Extract every line of the material below and reproduce it faithfully.

**DATASET EXCERPTS**
◆ ◆ ◆ ◆ ◆

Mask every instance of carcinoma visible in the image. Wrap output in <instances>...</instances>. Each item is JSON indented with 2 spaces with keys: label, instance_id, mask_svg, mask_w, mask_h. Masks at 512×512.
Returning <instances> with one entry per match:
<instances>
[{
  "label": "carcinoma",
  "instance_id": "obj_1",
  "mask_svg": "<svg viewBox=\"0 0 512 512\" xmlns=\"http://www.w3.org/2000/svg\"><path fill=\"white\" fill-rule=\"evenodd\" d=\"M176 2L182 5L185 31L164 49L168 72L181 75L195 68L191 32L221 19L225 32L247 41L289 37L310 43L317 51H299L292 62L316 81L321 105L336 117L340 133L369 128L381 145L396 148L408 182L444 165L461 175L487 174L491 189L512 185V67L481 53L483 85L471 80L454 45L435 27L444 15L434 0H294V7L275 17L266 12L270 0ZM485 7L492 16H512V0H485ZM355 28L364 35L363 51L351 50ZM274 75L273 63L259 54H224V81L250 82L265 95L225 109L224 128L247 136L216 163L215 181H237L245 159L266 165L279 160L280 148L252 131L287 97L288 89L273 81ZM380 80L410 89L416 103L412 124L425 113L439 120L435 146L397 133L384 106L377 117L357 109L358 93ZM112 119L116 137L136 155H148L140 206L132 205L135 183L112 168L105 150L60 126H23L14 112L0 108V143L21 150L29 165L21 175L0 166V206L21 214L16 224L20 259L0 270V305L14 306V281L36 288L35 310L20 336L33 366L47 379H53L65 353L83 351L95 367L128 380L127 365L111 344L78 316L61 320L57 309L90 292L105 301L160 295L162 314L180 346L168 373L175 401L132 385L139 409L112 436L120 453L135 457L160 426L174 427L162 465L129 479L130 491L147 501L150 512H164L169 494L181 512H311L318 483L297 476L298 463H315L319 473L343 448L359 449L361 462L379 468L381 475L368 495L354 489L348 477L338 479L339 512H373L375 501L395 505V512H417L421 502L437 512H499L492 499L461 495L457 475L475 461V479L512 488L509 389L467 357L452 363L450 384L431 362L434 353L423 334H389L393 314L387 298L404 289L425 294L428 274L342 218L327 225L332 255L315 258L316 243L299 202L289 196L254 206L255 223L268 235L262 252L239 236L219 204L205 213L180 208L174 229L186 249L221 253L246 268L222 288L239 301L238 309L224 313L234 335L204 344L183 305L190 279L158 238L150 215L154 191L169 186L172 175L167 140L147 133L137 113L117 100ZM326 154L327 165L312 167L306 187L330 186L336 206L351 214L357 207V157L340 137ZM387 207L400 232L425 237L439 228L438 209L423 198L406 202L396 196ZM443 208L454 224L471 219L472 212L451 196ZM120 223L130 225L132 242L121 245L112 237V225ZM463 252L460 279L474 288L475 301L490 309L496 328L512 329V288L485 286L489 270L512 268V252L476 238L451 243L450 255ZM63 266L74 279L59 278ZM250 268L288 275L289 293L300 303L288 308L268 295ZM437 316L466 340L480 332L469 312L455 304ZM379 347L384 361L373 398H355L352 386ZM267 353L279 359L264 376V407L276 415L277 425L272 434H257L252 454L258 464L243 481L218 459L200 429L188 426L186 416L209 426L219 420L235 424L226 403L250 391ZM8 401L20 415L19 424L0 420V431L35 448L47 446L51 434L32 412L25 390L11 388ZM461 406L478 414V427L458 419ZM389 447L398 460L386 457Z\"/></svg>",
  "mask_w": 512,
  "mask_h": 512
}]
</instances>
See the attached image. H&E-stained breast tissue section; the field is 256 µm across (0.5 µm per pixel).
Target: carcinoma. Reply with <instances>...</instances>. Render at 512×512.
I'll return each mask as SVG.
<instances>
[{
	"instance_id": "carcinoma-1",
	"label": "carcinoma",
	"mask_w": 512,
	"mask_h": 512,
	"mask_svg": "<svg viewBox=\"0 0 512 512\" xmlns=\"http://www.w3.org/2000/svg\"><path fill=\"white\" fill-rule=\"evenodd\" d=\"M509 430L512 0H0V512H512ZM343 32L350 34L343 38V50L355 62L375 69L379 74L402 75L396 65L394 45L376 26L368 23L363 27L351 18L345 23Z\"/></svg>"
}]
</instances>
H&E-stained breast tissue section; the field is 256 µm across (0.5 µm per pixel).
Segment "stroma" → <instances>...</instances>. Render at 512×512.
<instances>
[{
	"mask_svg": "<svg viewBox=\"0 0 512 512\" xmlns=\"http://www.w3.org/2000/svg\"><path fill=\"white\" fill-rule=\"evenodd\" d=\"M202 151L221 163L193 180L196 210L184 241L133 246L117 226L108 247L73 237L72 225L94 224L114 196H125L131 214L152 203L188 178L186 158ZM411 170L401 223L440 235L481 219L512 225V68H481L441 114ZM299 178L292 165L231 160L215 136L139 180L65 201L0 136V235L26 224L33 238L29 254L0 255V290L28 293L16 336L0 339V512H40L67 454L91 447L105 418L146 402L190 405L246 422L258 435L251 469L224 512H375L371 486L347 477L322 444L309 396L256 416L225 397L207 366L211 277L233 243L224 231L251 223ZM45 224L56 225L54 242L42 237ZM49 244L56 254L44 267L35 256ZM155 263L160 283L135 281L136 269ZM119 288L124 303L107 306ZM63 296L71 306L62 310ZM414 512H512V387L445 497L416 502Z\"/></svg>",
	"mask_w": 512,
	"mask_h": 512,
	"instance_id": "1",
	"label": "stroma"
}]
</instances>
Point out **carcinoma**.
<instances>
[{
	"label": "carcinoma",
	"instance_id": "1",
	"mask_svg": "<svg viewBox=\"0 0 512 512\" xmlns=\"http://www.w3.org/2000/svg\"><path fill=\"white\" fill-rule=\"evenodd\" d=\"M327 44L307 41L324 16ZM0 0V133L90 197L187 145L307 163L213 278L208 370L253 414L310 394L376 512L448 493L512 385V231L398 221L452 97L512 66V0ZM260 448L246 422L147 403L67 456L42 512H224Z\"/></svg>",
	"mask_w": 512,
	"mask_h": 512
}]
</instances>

◆ ◆ ◆ ◆ ◆

**ANSWER TO THIS TASK**
Mask every instance of carcinoma visible in the image. Wrap output in <instances>...</instances>. Each item is JSON indented with 2 spaces with keys: label, instance_id, mask_svg, mask_w, mask_h. Masks at 512×512.
Returning <instances> with one entry per match:
<instances>
[{
  "label": "carcinoma",
  "instance_id": "obj_1",
  "mask_svg": "<svg viewBox=\"0 0 512 512\" xmlns=\"http://www.w3.org/2000/svg\"><path fill=\"white\" fill-rule=\"evenodd\" d=\"M176 2L182 5L185 31L164 49L168 72L181 75L195 68L191 32L221 19L225 32L247 41L289 37L310 43L317 51H299L292 62L316 81L321 105L336 117L340 133L369 128L381 145L396 148L408 182L444 165L461 175L487 174L491 189L512 185V67L481 53L483 85L471 80L454 45L435 27L444 15L434 0H294V7L275 17L266 12L270 0ZM485 7L492 16H512V0H485ZM355 28L364 35L363 51L351 50ZM274 75L273 63L259 54H224V81L250 82L265 95L225 109L224 128L247 136L216 163L215 181H237L245 159L266 165L279 160L280 148L252 131L287 97L288 89L273 81ZM380 80L410 89L416 103L412 124L425 113L439 120L435 146L397 133L384 106L377 117L357 109L358 93ZM112 119L116 137L136 155H148L140 206L132 205L135 183L112 168L105 150L60 126H23L14 112L0 108V143L21 150L29 165L21 175L0 166V206L21 214L16 224L20 259L0 270V305L14 306V281L36 288L35 310L20 336L33 366L47 379H53L65 353L83 351L95 367L128 380L127 365L111 344L78 316L61 320L57 309L90 292L105 301L160 295L162 314L180 346L168 373L175 401L132 385L139 409L112 436L120 453L135 457L160 426L174 427L162 465L129 479L130 491L147 501L150 512H164L169 494L181 512H311L318 483L297 476L298 463H315L319 473L343 448L359 449L361 462L379 468L381 475L368 495L354 489L348 477L338 479L339 512H373L375 501L395 505V512H417L421 502L437 512H499L492 499L461 495L457 475L475 461V479L512 488L509 389L467 357L452 363L450 384L431 362L434 353L423 334H389L393 314L387 298L404 289L425 294L428 274L342 218L327 225L332 255L315 258L316 243L299 202L289 196L254 206L255 223L268 235L262 252L239 236L219 204L205 213L180 208L174 229L186 249L221 253L246 268L222 288L239 301L238 309L224 313L234 335L204 344L183 305L190 279L158 238L150 215L154 191L169 186L172 175L167 140L147 133L137 113L117 100ZM326 154L327 165L312 167L306 187L330 186L336 206L351 214L357 207V157L340 137ZM387 207L400 232L425 237L439 228L438 209L423 198L406 202L396 196ZM443 208L454 224L471 219L472 212L451 196ZM120 223L130 225L132 242L121 245L112 237V225ZM463 252L460 279L474 288L475 301L490 309L496 328L512 329V288L485 286L489 270L512 268V252L476 238L451 243L450 255ZM63 266L74 279L59 278ZM250 268L288 275L289 293L300 303L288 308L268 295ZM437 316L466 340L480 332L469 312L455 304ZM379 347L384 361L373 398H355L352 386ZM267 353L279 359L264 376V407L276 415L277 425L272 434H257L252 454L258 464L243 481L218 459L200 429L188 426L186 416L209 426L219 420L235 424L226 403L250 391ZM8 401L20 415L19 424L0 420V431L35 448L47 446L51 434L32 412L25 390L11 388ZM461 406L478 414V427L458 419ZM389 447L398 460L386 457Z\"/></svg>",
  "mask_w": 512,
  "mask_h": 512
}]
</instances>
See the attached image. H&E-stained breast tissue section; the field is 256 µm across (0.5 µm per pixel).
Target: carcinoma. Reply with <instances>...</instances>. Render at 512×512.
I'll return each mask as SVG.
<instances>
[{
	"instance_id": "carcinoma-1",
	"label": "carcinoma",
	"mask_w": 512,
	"mask_h": 512,
	"mask_svg": "<svg viewBox=\"0 0 512 512\" xmlns=\"http://www.w3.org/2000/svg\"><path fill=\"white\" fill-rule=\"evenodd\" d=\"M509 430L512 0H0V512H512ZM343 32L350 34L343 38V50L355 62L375 69L379 74L402 75L396 65L394 45L376 26L368 23L363 27L351 18L345 23Z\"/></svg>"
}]
</instances>
H&E-stained breast tissue section; the field is 256 µm across (0.5 µm per pixel).
Segment "stroma" → <instances>...</instances>. Render at 512×512.
<instances>
[{
	"mask_svg": "<svg viewBox=\"0 0 512 512\" xmlns=\"http://www.w3.org/2000/svg\"><path fill=\"white\" fill-rule=\"evenodd\" d=\"M202 151L221 163L193 180L196 210L184 241L133 246L117 226L108 247L73 237L72 225L94 224L114 196H125L131 214L152 203L188 178L186 158ZM411 170L401 223L440 235L481 219L512 225V68H481L441 114ZM299 178L292 165L231 160L215 136L139 180L65 201L0 136V235L26 224L33 238L29 254L0 255V290L28 293L16 336L0 339V512H40L67 454L91 447L105 418L146 402L190 405L246 422L258 435L251 469L224 512H375L371 486L347 477L322 444L309 396L256 416L225 397L207 366L211 277L233 243L224 231L251 223ZM45 224L56 225L54 242L42 237ZM49 244L56 254L44 267L35 256ZM155 263L160 283L135 281L136 269ZM119 288L124 303L107 306ZM63 296L71 306L62 310ZM414 512H512V387L445 497L416 502Z\"/></svg>",
	"mask_w": 512,
	"mask_h": 512,
	"instance_id": "1",
	"label": "stroma"
}]
</instances>
Point out **carcinoma**.
<instances>
[{
	"label": "carcinoma",
	"instance_id": "1",
	"mask_svg": "<svg viewBox=\"0 0 512 512\" xmlns=\"http://www.w3.org/2000/svg\"><path fill=\"white\" fill-rule=\"evenodd\" d=\"M327 44L307 41L324 16ZM0 0V133L90 197L187 145L307 163L213 278L208 370L253 414L310 394L376 512L448 493L512 385V231L398 221L452 97L512 66V0ZM260 448L246 422L147 403L67 456L42 512H224Z\"/></svg>",
	"mask_w": 512,
	"mask_h": 512
}]
</instances>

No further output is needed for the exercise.